Take each line of the entries below that contains "cadenas" and copy it.
▼
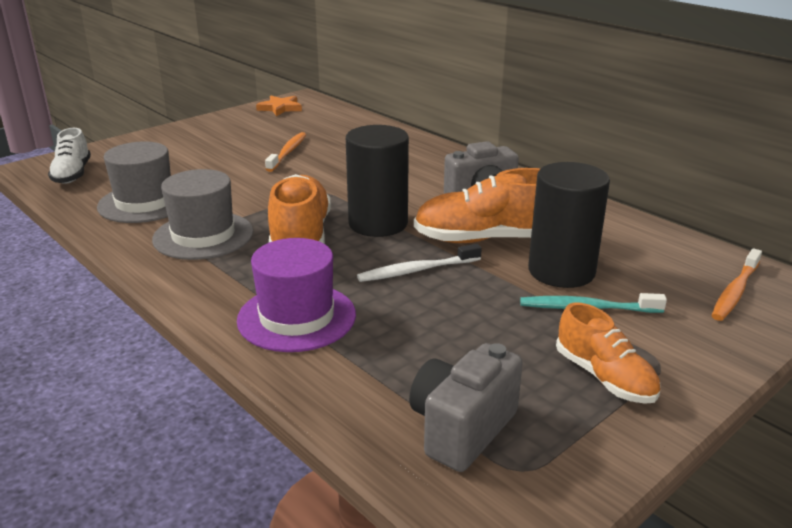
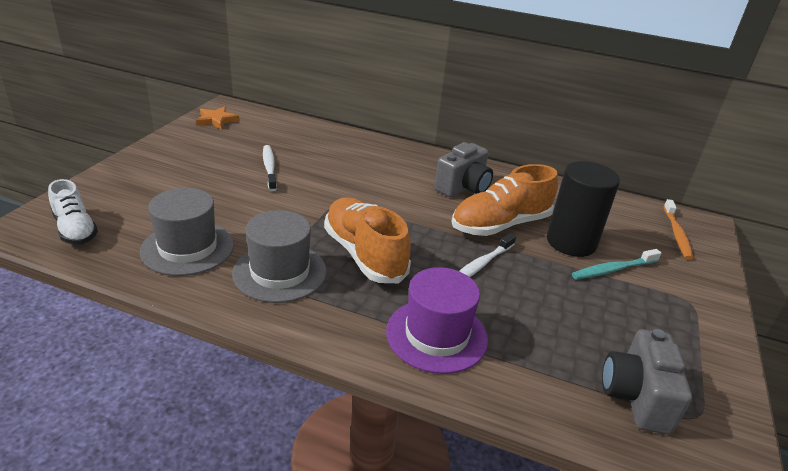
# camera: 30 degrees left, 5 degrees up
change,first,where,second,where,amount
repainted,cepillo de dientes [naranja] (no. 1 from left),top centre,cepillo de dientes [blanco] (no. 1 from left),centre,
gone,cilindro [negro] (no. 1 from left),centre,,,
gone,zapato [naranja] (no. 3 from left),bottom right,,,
▲
▼
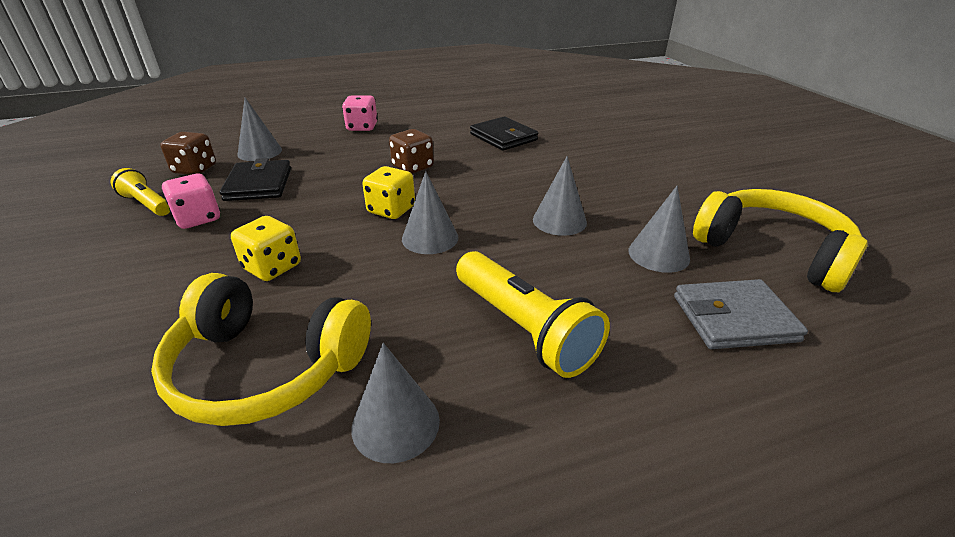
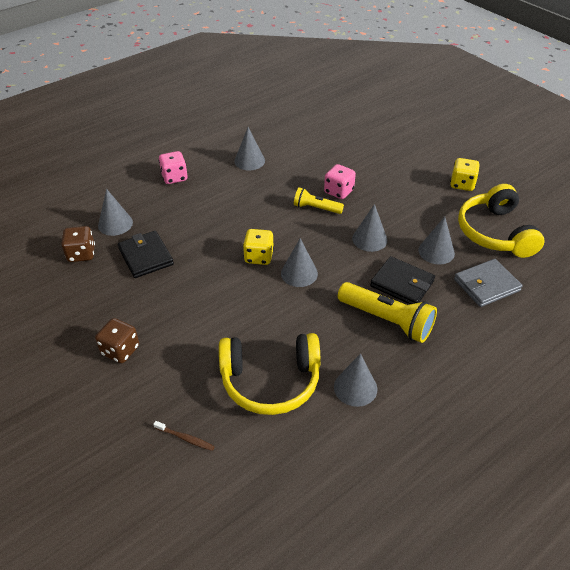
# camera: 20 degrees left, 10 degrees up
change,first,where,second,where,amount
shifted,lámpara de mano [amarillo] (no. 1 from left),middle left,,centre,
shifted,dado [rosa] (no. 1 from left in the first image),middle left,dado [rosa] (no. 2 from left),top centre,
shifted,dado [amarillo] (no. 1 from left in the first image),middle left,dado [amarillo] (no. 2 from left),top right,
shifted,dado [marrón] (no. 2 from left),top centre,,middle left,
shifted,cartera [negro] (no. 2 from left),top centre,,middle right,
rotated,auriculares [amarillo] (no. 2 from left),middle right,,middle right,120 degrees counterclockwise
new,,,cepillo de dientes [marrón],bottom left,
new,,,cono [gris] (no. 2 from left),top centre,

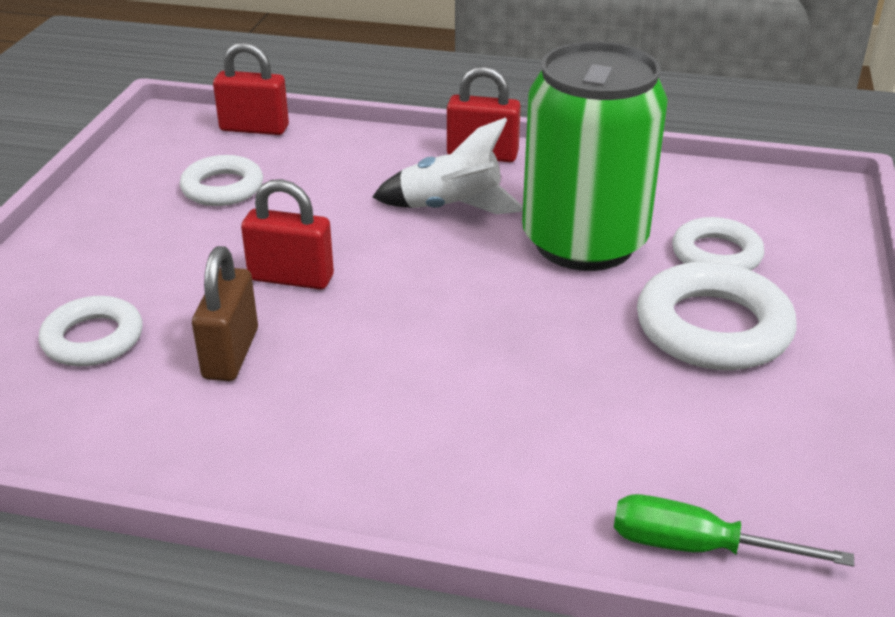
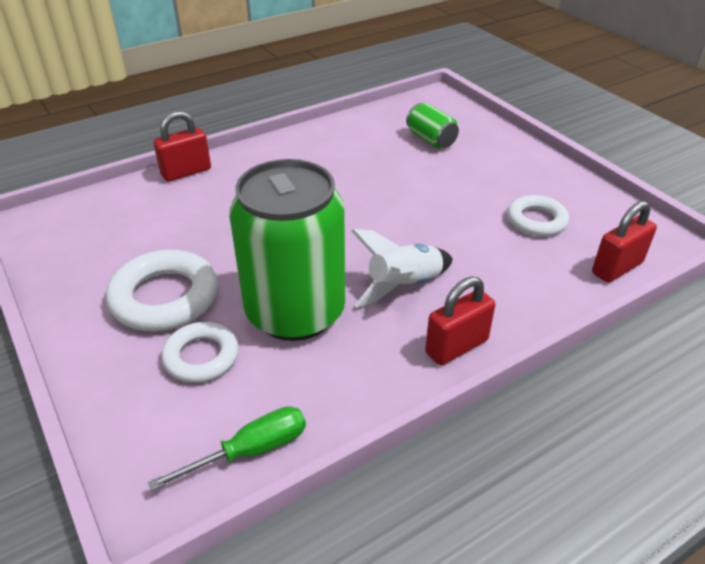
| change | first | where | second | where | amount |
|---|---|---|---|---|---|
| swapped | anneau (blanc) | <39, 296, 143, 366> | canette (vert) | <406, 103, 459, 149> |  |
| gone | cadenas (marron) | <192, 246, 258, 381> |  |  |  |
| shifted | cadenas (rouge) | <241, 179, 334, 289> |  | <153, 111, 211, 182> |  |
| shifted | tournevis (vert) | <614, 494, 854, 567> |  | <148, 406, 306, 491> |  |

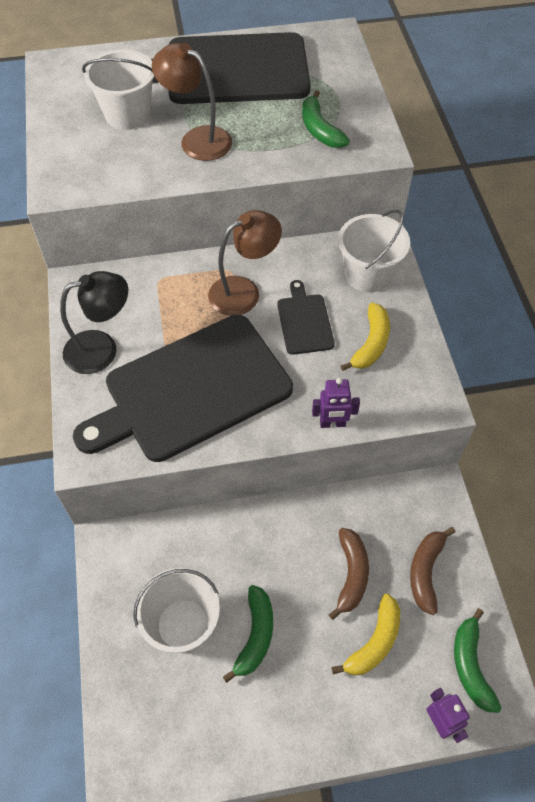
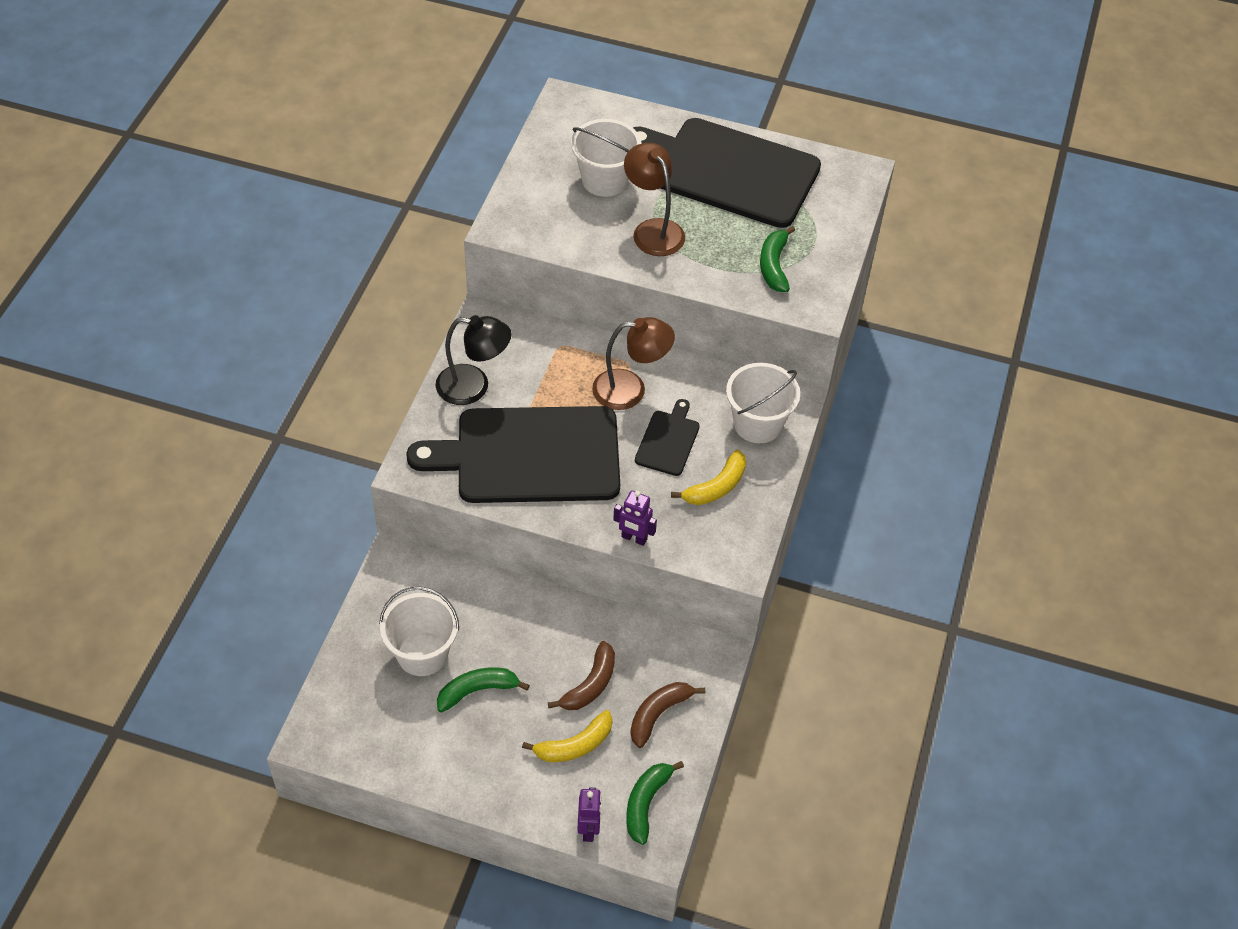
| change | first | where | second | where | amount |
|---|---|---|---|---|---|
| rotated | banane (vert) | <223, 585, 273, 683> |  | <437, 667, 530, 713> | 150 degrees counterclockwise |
▲
Answer space:
| gone | cadenas (marron) | <192, 246, 258, 381> |  |  |  |
| shifted | cadenas (rouge) | <241, 179, 334, 289> |  | <153, 111, 211, 182> |  |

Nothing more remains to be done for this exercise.